ACTION ITEM:
In the records below, find the line containing "brown toothbrush [191,517,310,536]" and retype it and every line after it exactly, adding nothing.

EXTRACTED ENTRIES:
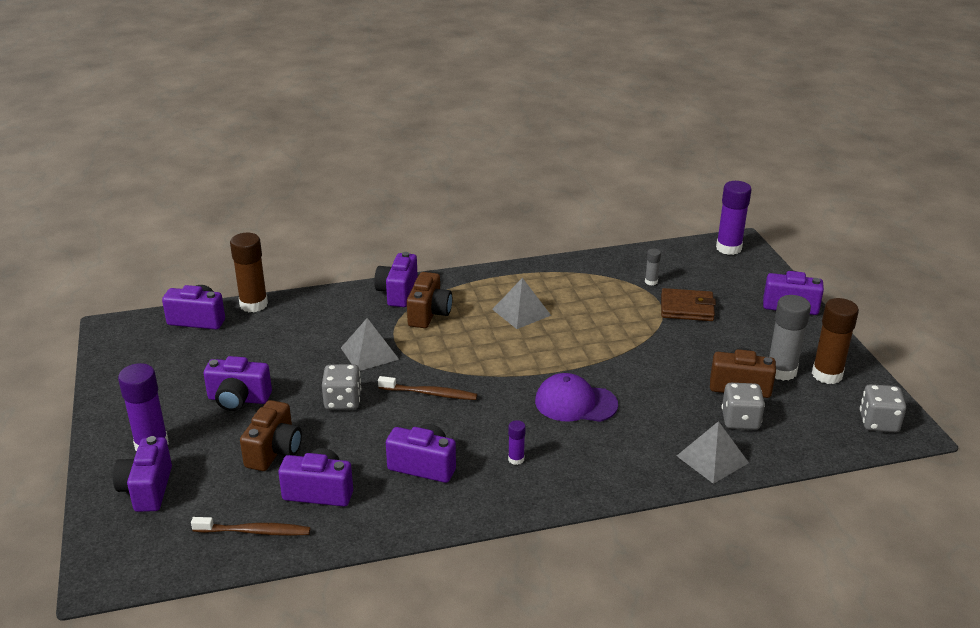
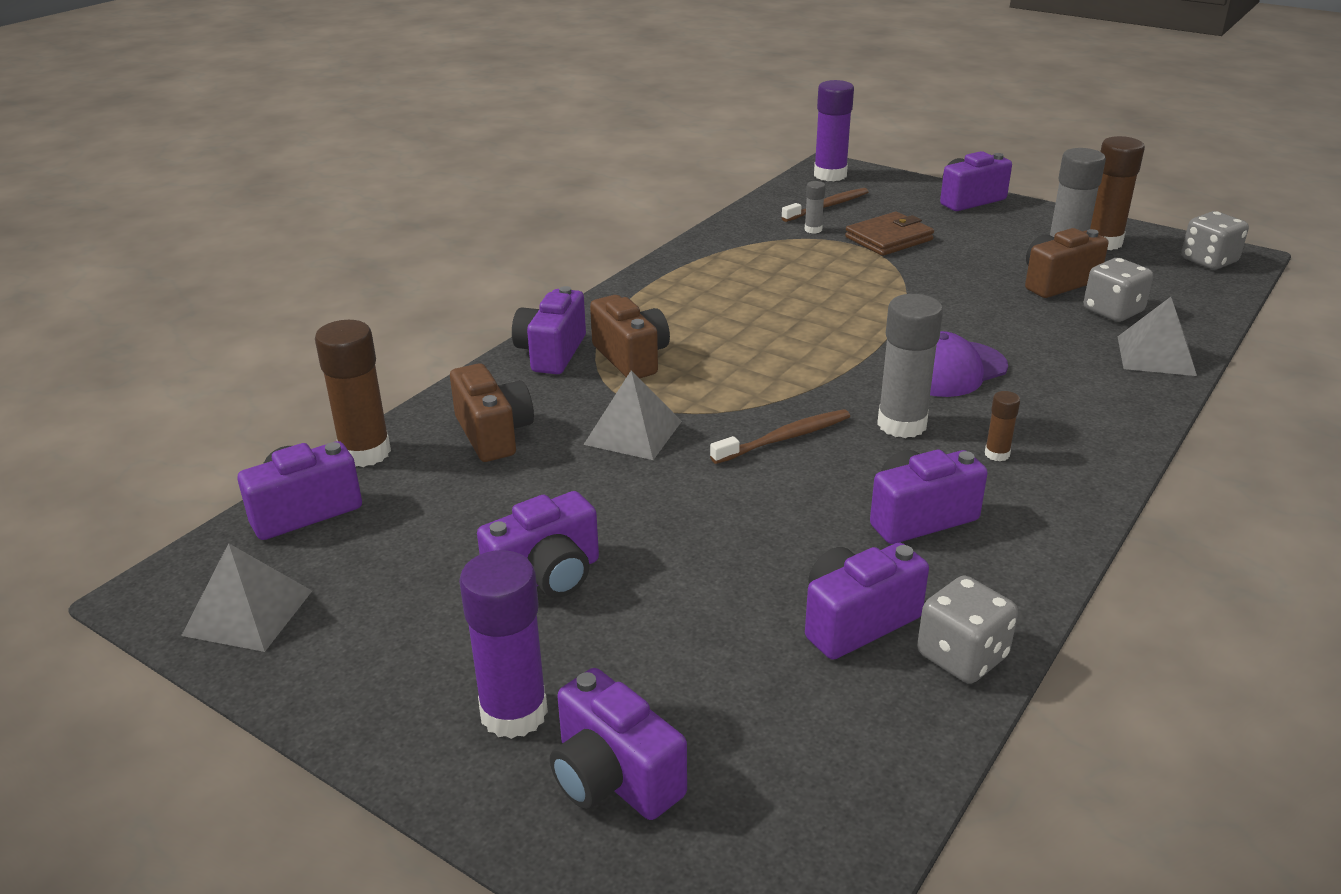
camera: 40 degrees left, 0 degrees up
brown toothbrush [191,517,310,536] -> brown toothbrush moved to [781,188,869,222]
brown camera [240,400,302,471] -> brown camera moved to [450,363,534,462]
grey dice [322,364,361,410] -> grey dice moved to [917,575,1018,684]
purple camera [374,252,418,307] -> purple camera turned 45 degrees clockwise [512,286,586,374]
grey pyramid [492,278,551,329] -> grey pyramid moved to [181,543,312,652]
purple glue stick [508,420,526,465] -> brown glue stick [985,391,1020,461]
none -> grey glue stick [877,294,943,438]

RESULT OF THIS TASK:
brown toothbrush [191,517,310,536] -> brown toothbrush moved to [781,188,869,222]
brown camera [240,400,302,471] -> brown camera moved to [450,363,534,462]
grey dice [322,364,361,410] -> grey dice moved to [917,575,1018,684]
purple camera [374,252,418,307] -> purple camera turned 45 degrees clockwise [512,286,586,374]
grey pyramid [492,278,551,329] -> grey pyramid moved to [181,543,312,652]
purple glue stick [508,420,526,465] -> brown glue stick [985,391,1020,461]
none -> grey glue stick [877,294,943,438]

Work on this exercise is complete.